Scene comparison data
-----
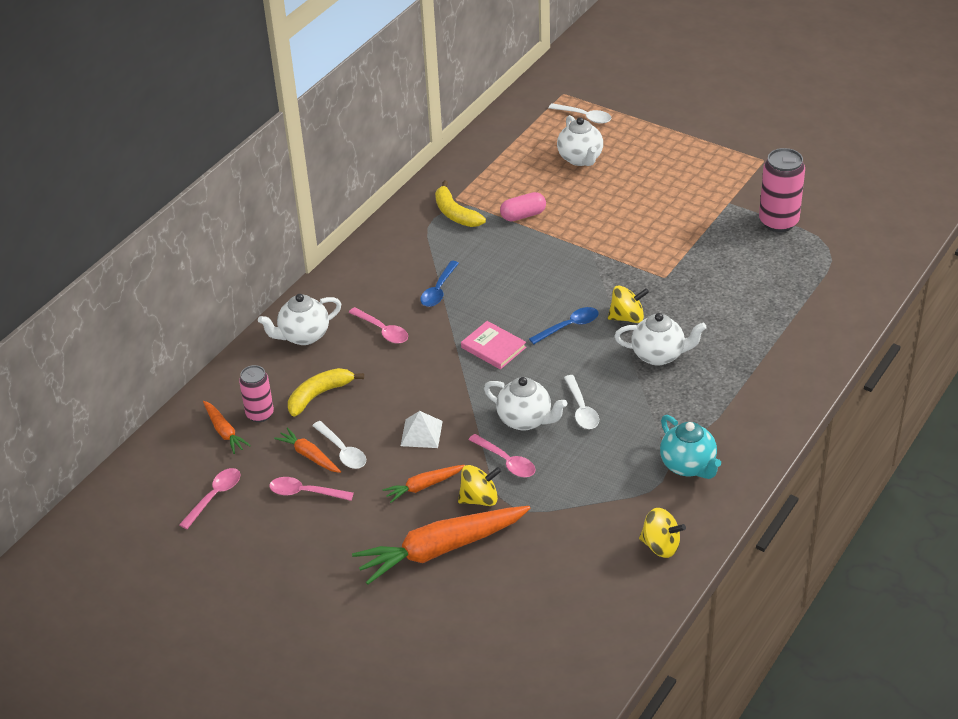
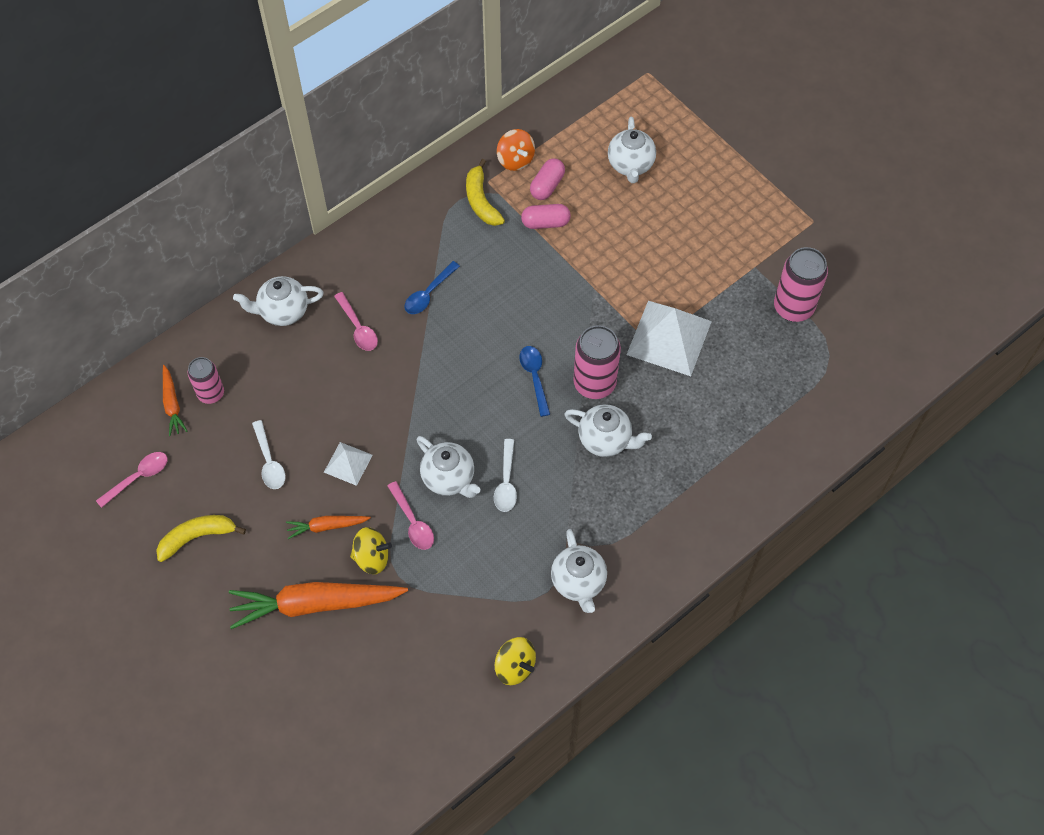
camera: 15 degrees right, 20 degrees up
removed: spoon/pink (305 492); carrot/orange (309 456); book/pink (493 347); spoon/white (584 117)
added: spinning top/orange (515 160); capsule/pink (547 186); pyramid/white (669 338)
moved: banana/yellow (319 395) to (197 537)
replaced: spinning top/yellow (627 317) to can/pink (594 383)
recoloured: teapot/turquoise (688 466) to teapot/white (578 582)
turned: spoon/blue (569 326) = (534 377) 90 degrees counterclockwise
-----
= Work order =
Set down exactly what runs from the line with "moved: banana/yellow (319 395) to (197 537)" to the last line of the data above, including both of those lines and no others.

= Exercise response =
moved: banana/yellow (319 395) to (197 537)
replaced: spinning top/yellow (627 317) to can/pink (594 383)
recoloured: teapot/turquoise (688 466) to teapot/white (578 582)
turned: spoon/blue (569 326) = (534 377) 90 degrees counterclockwise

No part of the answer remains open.